• [To do] All that is wanted is the exact text of the lines below from the one with "red semicircle at" through the one with "pink triangle: moved 2 px right", inclusive, minus any pictures.
────
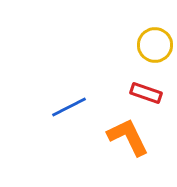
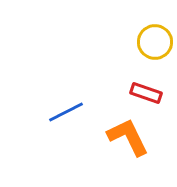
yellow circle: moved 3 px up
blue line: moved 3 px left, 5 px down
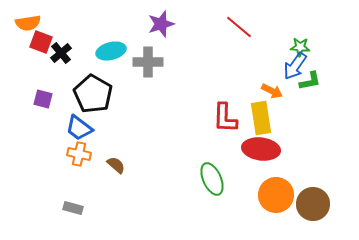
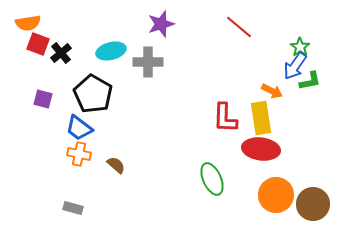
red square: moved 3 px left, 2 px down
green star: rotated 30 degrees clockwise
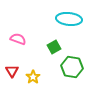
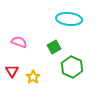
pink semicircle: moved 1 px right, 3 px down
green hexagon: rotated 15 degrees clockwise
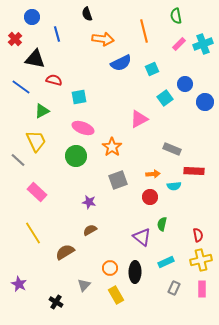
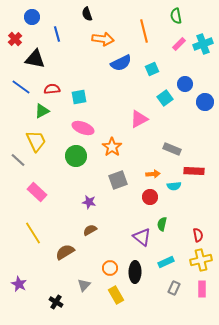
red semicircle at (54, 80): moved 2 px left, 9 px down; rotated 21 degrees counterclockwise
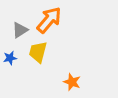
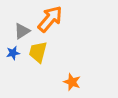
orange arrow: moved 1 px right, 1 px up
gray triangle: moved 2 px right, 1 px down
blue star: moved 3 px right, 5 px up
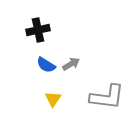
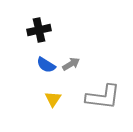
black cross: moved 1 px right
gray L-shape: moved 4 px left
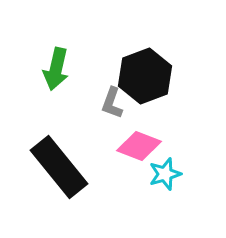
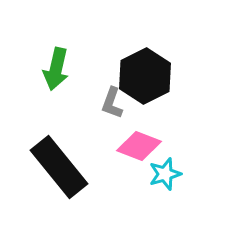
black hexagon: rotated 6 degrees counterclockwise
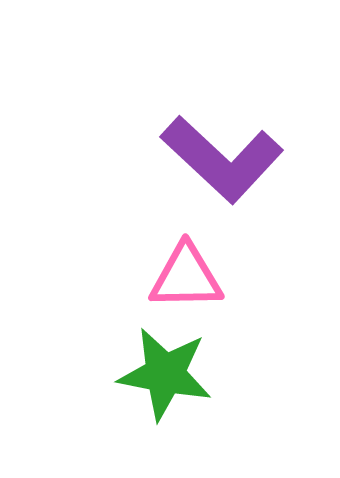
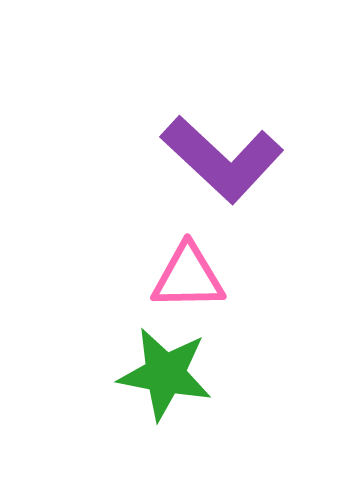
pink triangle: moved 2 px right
────
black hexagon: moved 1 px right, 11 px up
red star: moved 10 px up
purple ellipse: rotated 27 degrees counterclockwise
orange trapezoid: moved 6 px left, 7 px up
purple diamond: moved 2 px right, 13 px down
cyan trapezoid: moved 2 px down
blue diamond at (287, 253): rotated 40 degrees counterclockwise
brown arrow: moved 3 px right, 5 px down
────
• [Exercise response]
red semicircle at (54, 80): moved 2 px left, 9 px down; rotated 21 degrees counterclockwise
orange arrow: moved 1 px right, 1 px up
gray triangle: moved 2 px right, 1 px down
blue star: moved 3 px right, 5 px up
black cross: moved 1 px right
gray L-shape: moved 4 px left
black hexagon: rotated 6 degrees counterclockwise
pink triangle: moved 2 px right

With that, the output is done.